DATASET CONTENT:
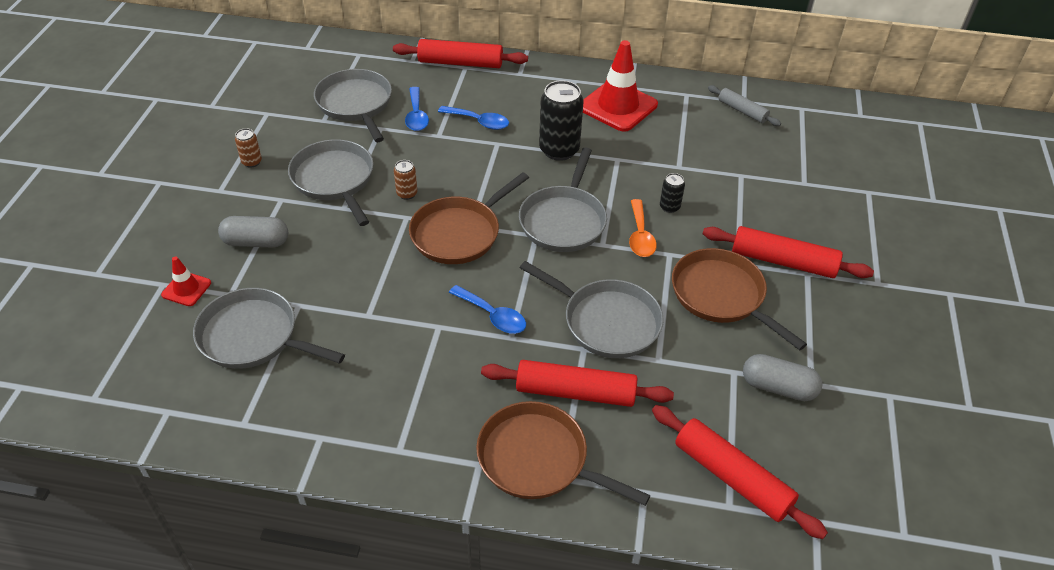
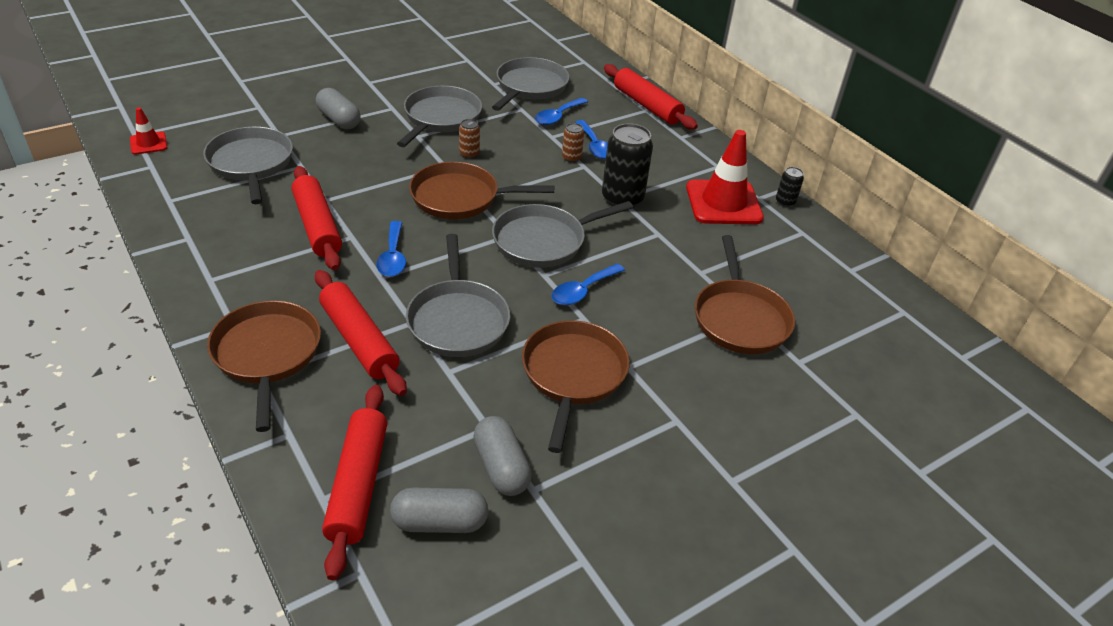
camera: 45 degrees right, 5 degrees down
(186, 289) = (264, 117): red traffic cone -> red traffic cone (148, 143)
(252, 162) = (412, 79): brown can -> brown can (571, 158)
(640, 236) = (583, 291): orange spoon -> blue spoon
(669, 207) = (642, 291): black can -> black can (785, 202)
(741, 180) = (740, 318): none -> brown pan
(742, 111) = (835, 275): grey rolling pin -> none
(783, 261) = (670, 396): red rolling pin -> red rolling pin (317, 226)
(803, 450) = (439, 522): none -> grey capsule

EXERCISE: Return exactly the lines in the records above, beginning with the one that holds "(640, 236) = (583, 291): orange" and ending with the last.

ANSWER FOR THE TASK:
(640, 236) = (583, 291): orange spoon -> blue spoon
(669, 207) = (642, 291): black can -> black can (785, 202)
(741, 180) = (740, 318): none -> brown pan
(742, 111) = (835, 275): grey rolling pin -> none
(783, 261) = (670, 396): red rolling pin -> red rolling pin (317, 226)
(803, 450) = (439, 522): none -> grey capsule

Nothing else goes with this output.